Task brief
Copy out every one of the lines below word for word, omitting the pictures.

(Rows of pointing data)
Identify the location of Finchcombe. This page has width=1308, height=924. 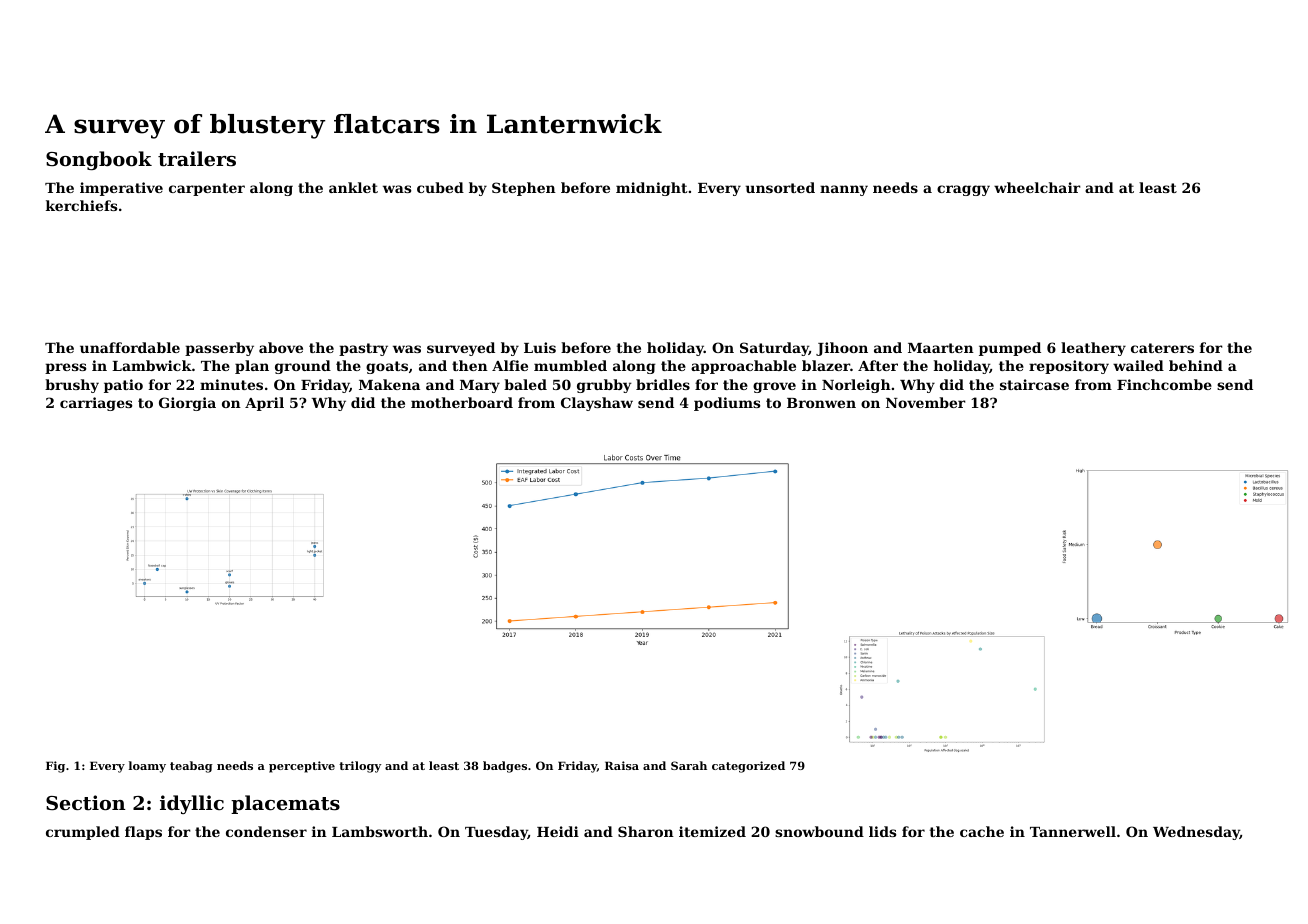
(1164, 384).
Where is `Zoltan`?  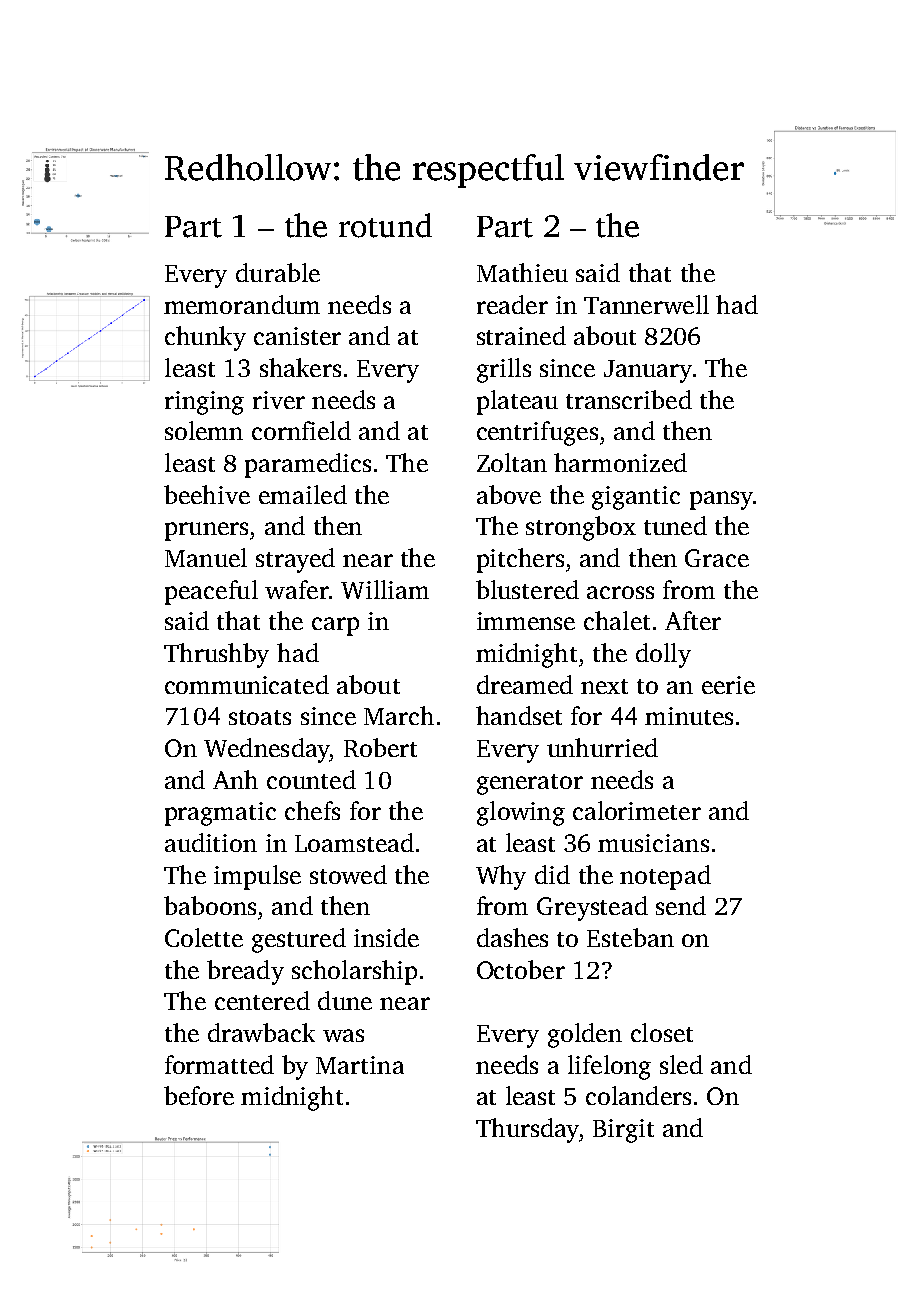
Zoltan is located at coordinates (512, 462).
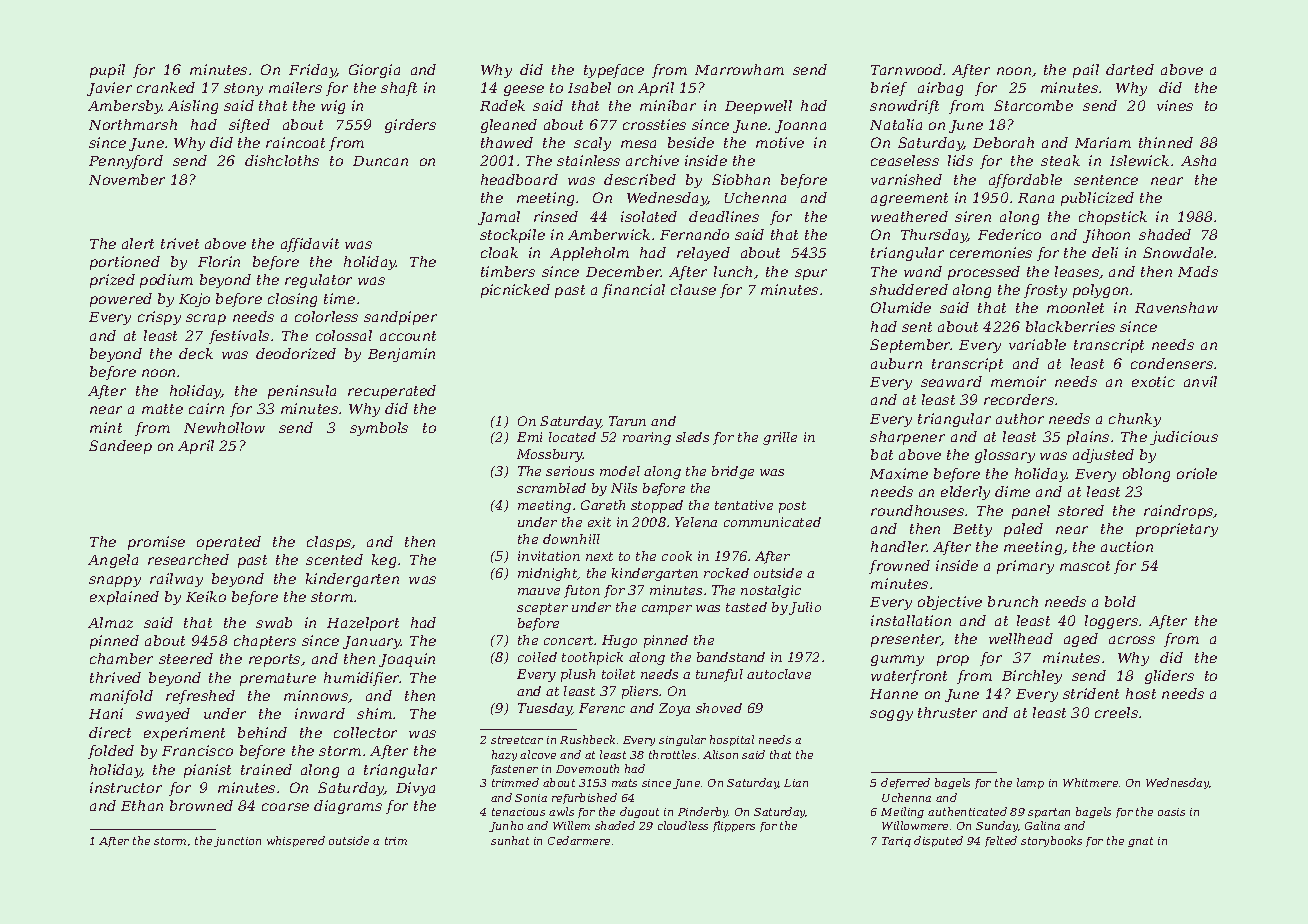 The image size is (1308, 924). Describe the element at coordinates (792, 507) in the screenshot. I see `post` at that location.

Complete output
Identify the location of Finchcombe. This page has width=1308, height=924. 
(1164, 384).
Where is `Zoltan`?  
Zoltan is located at coordinates (512, 462).
 The image size is (1308, 924). Describe the element at coordinates (792, 507) in the screenshot. I see `post` at that location.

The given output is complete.